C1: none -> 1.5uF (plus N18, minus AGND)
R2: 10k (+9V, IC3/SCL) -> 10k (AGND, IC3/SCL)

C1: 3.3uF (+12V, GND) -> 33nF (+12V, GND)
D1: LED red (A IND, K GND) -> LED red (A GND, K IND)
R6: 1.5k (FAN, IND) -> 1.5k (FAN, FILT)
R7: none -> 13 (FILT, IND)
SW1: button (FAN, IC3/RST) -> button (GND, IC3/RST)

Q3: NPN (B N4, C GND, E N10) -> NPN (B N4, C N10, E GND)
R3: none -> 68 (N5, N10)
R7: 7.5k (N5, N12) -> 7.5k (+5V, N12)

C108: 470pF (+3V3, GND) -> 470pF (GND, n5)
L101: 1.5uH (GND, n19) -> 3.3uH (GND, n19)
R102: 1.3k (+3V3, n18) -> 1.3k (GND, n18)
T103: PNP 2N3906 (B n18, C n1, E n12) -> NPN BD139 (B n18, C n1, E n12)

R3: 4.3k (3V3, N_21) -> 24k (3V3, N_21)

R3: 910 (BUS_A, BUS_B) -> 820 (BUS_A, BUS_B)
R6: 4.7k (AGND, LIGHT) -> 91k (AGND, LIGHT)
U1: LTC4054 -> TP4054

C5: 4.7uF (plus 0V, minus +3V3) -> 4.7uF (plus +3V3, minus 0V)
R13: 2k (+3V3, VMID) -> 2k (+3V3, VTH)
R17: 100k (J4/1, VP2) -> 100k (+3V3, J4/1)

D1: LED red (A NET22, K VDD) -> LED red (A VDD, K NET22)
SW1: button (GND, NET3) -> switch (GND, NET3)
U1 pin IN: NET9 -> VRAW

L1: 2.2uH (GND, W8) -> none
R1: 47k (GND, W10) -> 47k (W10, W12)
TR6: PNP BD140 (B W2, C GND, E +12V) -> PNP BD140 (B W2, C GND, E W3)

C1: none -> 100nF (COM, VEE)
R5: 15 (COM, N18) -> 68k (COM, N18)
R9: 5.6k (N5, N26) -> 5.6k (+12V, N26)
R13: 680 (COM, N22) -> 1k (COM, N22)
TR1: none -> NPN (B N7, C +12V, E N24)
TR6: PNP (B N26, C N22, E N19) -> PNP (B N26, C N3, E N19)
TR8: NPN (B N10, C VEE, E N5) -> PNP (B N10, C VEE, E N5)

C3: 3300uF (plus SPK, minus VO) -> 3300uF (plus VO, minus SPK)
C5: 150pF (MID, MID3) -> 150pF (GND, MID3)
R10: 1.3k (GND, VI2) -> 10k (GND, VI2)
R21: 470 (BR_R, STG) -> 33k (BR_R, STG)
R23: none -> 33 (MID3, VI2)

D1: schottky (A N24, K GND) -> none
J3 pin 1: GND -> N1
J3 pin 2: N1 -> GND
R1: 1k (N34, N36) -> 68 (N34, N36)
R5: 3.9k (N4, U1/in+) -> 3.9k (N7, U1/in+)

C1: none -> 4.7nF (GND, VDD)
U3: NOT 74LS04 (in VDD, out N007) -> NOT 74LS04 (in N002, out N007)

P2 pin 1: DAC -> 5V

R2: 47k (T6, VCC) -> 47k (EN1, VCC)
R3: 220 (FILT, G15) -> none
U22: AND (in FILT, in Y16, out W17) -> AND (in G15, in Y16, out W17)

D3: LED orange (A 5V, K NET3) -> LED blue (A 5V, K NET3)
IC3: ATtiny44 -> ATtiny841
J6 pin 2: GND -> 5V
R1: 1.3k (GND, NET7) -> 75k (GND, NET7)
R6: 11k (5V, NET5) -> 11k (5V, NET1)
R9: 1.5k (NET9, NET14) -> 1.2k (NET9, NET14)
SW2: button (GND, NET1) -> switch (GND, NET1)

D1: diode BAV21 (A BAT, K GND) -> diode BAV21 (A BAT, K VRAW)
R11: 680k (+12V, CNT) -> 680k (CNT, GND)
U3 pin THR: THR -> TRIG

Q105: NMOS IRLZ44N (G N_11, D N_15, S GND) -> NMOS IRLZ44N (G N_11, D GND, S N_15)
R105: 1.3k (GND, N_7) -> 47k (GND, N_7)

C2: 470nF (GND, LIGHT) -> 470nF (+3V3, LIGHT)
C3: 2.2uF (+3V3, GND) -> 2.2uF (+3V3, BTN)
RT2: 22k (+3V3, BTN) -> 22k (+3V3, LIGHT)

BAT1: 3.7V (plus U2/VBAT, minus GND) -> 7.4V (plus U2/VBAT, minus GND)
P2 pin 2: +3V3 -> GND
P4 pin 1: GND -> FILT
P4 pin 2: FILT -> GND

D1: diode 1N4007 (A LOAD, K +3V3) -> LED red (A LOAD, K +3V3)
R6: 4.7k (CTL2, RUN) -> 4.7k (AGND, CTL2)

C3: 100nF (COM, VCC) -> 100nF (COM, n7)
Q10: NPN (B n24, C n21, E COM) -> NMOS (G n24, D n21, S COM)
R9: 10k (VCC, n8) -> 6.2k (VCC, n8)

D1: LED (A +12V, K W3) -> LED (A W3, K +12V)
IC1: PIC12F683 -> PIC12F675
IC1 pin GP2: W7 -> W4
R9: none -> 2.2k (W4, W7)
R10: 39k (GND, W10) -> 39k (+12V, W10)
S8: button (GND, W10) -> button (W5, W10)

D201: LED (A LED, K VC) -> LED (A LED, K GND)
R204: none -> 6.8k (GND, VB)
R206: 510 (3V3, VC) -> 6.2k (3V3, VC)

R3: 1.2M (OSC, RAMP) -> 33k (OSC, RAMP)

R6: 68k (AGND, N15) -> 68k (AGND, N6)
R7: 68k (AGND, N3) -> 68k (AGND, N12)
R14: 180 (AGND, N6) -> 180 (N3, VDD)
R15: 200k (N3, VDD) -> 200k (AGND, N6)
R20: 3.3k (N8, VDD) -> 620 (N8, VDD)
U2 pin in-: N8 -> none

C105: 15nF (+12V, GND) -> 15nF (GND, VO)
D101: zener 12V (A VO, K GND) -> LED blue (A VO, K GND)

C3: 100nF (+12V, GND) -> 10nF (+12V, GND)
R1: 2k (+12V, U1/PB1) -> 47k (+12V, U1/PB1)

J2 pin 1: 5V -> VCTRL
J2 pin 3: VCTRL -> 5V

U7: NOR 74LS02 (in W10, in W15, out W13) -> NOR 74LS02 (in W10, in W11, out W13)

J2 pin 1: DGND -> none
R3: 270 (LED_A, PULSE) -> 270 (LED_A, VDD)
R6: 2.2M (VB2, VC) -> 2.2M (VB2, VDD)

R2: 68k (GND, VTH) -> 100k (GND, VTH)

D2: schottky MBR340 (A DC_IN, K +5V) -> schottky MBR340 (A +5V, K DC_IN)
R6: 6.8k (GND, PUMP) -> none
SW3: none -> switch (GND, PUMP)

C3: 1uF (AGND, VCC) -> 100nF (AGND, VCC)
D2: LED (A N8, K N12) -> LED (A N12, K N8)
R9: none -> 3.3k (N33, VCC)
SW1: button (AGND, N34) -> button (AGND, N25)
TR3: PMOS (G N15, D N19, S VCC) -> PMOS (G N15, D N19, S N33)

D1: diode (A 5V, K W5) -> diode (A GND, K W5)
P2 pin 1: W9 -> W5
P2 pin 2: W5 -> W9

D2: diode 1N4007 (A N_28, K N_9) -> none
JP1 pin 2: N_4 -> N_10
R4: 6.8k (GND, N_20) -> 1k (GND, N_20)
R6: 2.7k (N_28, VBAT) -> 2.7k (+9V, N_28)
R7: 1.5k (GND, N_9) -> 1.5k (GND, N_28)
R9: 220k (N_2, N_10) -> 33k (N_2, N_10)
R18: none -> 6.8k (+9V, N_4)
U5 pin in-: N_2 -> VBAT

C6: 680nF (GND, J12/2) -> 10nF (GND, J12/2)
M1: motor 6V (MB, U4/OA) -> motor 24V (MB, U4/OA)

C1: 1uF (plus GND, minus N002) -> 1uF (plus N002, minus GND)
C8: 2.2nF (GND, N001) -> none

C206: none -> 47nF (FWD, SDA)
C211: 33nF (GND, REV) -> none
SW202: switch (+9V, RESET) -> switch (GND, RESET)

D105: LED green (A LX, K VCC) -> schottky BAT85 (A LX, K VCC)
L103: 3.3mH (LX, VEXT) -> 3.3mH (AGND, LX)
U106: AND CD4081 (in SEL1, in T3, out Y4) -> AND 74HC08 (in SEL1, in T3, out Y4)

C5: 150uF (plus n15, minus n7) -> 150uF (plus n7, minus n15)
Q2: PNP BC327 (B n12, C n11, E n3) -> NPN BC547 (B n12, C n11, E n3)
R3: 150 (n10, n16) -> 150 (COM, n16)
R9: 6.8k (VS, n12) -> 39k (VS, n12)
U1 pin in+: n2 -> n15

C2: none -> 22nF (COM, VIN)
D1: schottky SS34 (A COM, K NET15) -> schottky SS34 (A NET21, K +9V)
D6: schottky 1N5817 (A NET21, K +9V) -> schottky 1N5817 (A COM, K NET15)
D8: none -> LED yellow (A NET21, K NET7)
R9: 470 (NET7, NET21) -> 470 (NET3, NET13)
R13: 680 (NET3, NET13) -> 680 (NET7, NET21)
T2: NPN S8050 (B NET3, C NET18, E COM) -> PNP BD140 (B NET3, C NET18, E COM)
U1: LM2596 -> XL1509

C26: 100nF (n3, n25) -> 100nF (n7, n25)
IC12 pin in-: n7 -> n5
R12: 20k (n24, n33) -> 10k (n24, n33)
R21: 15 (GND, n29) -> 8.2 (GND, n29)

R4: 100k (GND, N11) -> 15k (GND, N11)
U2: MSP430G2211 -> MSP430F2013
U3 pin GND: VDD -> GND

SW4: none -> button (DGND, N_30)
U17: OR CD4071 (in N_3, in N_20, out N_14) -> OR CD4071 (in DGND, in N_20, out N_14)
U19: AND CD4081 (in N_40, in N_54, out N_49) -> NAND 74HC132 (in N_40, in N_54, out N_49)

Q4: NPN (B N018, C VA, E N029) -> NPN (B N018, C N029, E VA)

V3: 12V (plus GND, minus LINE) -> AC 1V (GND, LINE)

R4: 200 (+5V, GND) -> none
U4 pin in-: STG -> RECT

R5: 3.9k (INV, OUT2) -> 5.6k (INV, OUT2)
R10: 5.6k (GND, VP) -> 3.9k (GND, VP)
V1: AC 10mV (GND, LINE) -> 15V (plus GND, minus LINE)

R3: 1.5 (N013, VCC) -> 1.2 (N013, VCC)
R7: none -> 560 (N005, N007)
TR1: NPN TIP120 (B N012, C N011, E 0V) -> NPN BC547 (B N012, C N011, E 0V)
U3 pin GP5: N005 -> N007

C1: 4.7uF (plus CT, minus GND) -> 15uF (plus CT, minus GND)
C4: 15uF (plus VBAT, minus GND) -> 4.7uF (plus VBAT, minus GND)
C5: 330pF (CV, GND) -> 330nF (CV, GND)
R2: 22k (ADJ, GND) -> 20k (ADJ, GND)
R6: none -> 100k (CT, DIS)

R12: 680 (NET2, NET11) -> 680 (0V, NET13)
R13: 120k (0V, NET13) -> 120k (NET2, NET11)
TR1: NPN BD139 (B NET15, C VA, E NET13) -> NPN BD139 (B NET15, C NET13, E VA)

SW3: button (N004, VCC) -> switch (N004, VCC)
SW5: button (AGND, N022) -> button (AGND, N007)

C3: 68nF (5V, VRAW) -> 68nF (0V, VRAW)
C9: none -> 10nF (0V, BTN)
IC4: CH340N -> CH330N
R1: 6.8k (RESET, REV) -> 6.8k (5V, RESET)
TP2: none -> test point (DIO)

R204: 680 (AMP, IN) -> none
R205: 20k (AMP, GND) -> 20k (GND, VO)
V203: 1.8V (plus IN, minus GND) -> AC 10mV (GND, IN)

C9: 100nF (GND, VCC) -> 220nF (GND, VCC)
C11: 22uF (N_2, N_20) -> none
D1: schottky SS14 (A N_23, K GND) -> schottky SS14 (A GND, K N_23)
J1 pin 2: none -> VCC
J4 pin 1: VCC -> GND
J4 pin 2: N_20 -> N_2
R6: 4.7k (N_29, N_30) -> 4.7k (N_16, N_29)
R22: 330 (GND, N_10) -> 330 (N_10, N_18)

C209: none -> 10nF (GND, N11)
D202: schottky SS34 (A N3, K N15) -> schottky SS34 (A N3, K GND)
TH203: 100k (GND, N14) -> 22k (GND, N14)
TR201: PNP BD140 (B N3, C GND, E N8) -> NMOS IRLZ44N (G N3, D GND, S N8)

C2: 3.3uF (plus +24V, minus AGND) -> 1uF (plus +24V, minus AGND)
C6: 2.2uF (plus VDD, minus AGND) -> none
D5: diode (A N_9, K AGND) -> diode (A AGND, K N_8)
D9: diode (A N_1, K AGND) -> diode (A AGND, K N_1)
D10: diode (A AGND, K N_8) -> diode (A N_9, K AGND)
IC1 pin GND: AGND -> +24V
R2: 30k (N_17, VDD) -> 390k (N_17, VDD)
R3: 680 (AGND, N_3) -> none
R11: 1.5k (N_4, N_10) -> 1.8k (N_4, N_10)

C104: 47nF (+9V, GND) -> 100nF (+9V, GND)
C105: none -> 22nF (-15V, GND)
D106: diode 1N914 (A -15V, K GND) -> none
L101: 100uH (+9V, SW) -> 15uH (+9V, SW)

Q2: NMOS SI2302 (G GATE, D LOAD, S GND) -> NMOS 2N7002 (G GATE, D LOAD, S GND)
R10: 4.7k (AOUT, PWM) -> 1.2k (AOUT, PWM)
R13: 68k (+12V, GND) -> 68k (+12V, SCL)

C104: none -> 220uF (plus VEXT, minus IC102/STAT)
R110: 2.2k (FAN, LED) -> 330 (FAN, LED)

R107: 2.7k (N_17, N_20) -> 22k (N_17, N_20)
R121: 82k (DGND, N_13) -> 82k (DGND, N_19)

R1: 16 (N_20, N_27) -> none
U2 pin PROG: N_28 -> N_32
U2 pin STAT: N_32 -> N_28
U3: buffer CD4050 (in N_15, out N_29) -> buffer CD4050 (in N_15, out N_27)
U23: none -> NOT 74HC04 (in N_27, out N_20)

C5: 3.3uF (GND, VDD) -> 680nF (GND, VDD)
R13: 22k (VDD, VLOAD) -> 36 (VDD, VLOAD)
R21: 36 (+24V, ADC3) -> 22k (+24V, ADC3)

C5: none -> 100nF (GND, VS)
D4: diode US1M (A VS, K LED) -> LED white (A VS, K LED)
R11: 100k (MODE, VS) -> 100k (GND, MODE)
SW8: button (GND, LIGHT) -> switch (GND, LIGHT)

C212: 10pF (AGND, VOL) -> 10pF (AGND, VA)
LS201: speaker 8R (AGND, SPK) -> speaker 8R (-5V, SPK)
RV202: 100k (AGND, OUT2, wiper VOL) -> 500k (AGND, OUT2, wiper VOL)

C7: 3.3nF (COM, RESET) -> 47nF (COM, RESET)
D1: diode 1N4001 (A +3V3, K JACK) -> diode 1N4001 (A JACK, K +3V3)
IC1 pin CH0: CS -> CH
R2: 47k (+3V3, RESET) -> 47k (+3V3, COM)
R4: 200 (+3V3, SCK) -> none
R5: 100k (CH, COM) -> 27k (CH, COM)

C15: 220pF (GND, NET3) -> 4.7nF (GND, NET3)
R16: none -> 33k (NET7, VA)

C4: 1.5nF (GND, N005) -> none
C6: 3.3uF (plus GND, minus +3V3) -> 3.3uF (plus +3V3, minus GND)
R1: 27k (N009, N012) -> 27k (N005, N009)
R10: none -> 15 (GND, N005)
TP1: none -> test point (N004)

==*==

Copy out only the lines above from the one with "P2 pin 1: W9 -> W5" to the one with "U1 pin in+: n2 -> n15", inclusive, exactly as they stand.

P2 pin 1: W9 -> W5
P2 pin 2: W5 -> W9

D2: diode 1N4007 (A N_28, K N_9) -> none
JP1 pin 2: N_4 -> N_10
R4: 6.8k (GND, N_20) -> 1k (GND, N_20)
R6: 2.7k (N_28, VBAT) -> 2.7k (+9V, N_28)
R7: 1.5k (GND, N_9) -> 1.5k (GND, N_28)
R9: 220k (N_2, N_10) -> 33k (N_2, N_10)
R18: none -> 6.8k (+9V, N_4)
U5 pin in-: N_2 -> VBAT

C6: 680nF (GND, J12/2) -> 10nF (GND, J12/2)
M1: motor 6V (MB, U4/OA) -> motor 24V (MB, U4/OA)

C1: 1uF (plus GND, minus N002) -> 1uF (plus N002, minus GND)
C8: 2.2nF (GND, N001) -> none

C206: none -> 47nF (FWD, SDA)
C211: 33nF (GND, REV) -> none
SW202: switch (+9V, RESET) -> switch (GND, RESET)

D105: LED green (A LX, K VCC) -> schottky BAT85 (A LX, K VCC)
L103: 3.3mH (LX, VEXT) -> 3.3mH (AGND, LX)
U106: AND CD4081 (in SEL1, in T3, out Y4) -> AND 74HC08 (in SEL1, in T3, out Y4)

C5: 150uF (plus n15, minus n7) -> 150uF (plus n7, minus n15)
Q2: PNP BC327 (B n12, C n11, E n3) -> NPN BC547 (B n12, C n11, E n3)
R3: 150 (n10, n16) -> 150 (COM, n16)
R9: 6.8k (VS, n12) -> 39k (VS, n12)
U1 pin in+: n2 -> n15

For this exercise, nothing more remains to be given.